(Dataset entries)
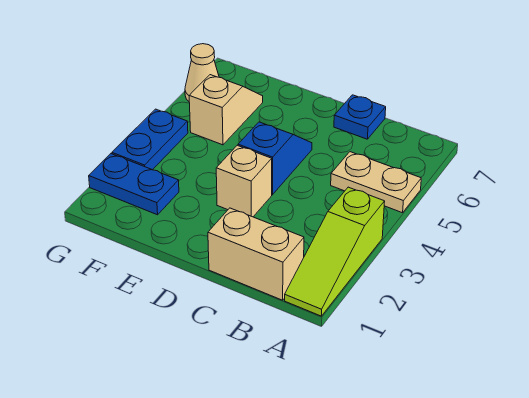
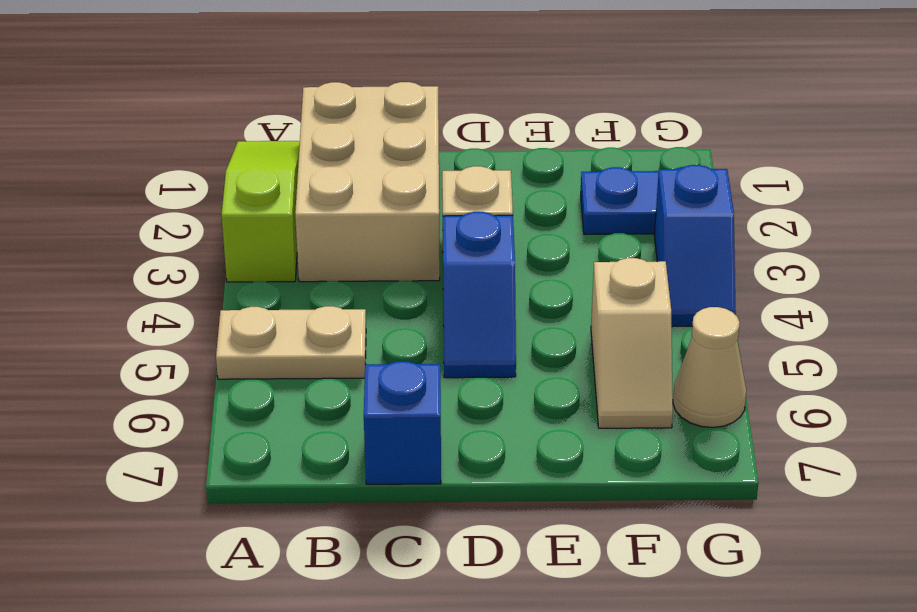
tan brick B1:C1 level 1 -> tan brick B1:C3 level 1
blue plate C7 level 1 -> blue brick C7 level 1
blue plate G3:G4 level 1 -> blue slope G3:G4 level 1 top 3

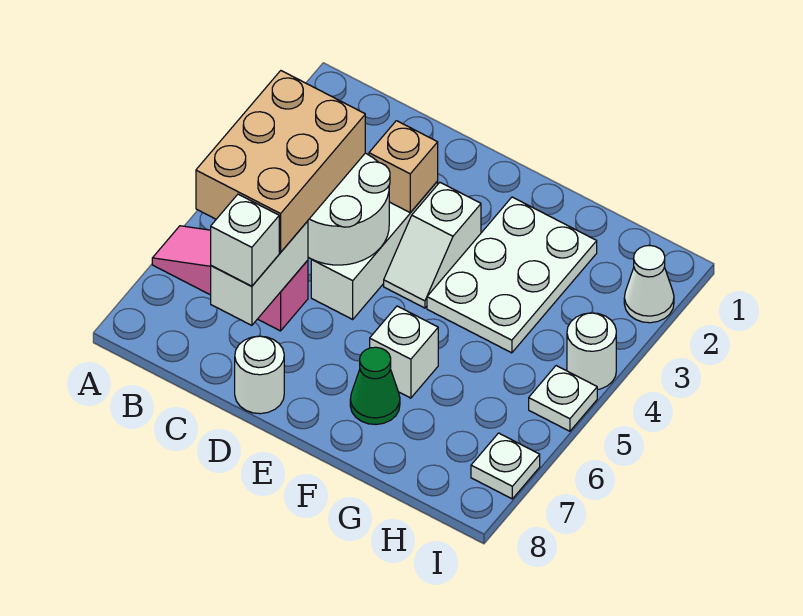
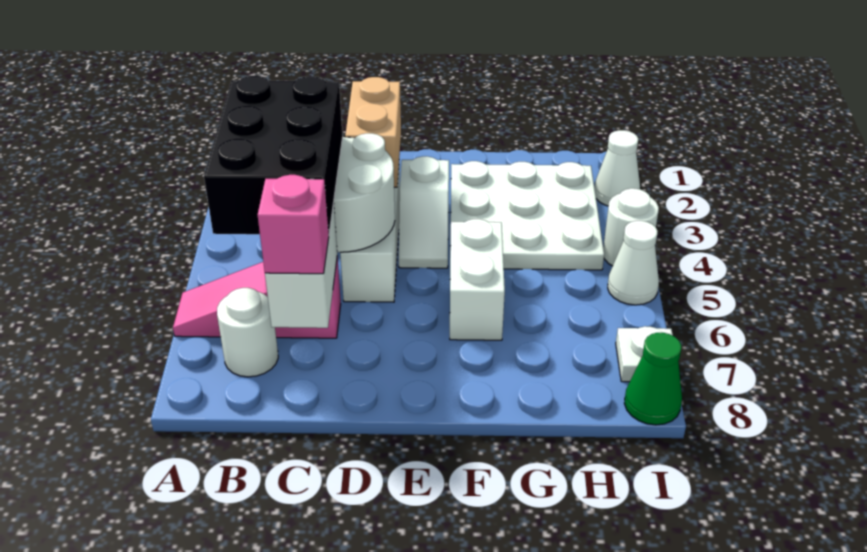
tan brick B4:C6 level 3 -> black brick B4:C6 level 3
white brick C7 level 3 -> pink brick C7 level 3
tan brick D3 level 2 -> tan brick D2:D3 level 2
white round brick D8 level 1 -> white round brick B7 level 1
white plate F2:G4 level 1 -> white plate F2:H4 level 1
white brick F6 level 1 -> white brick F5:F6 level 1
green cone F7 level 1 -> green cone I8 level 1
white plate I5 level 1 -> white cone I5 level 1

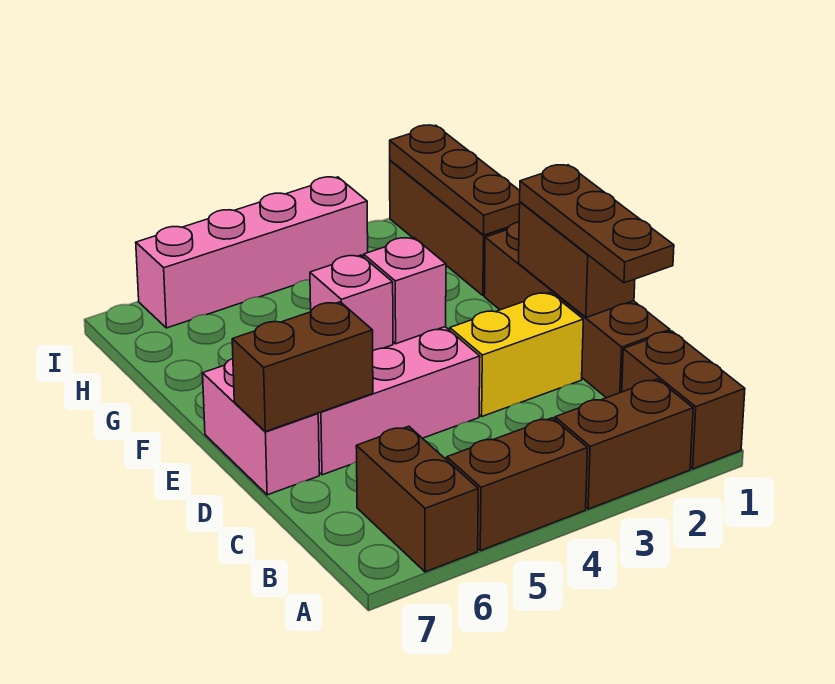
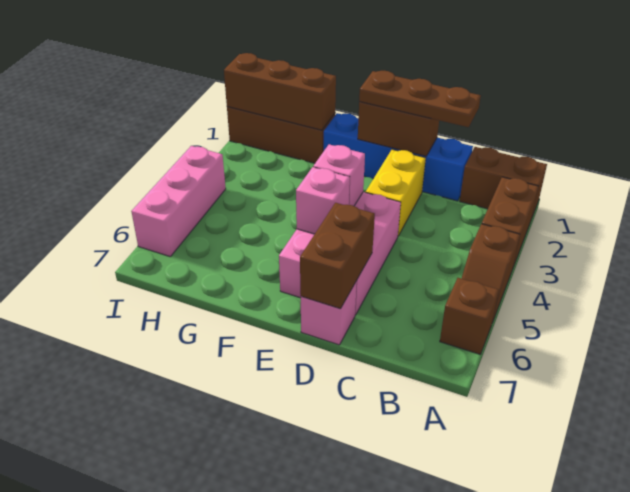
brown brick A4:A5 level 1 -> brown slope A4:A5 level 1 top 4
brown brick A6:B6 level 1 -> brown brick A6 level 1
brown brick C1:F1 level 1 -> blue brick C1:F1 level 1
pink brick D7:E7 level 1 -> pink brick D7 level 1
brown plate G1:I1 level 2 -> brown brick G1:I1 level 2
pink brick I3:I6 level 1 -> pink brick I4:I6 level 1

> _EXERCISE_: Could you print the lines of the records above from the one containing "brown brick A4:A5" through the last, exactly and with no additions?

> _ANSWER SECTION_:
brown brick A4:A5 level 1 -> brown slope A4:A5 level 1 top 4
brown brick A6:B6 level 1 -> brown brick A6 level 1
brown brick C1:F1 level 1 -> blue brick C1:F1 level 1
pink brick D7:E7 level 1 -> pink brick D7 level 1
brown plate G1:I1 level 2 -> brown brick G1:I1 level 2
pink brick I3:I6 level 1 -> pink brick I4:I6 level 1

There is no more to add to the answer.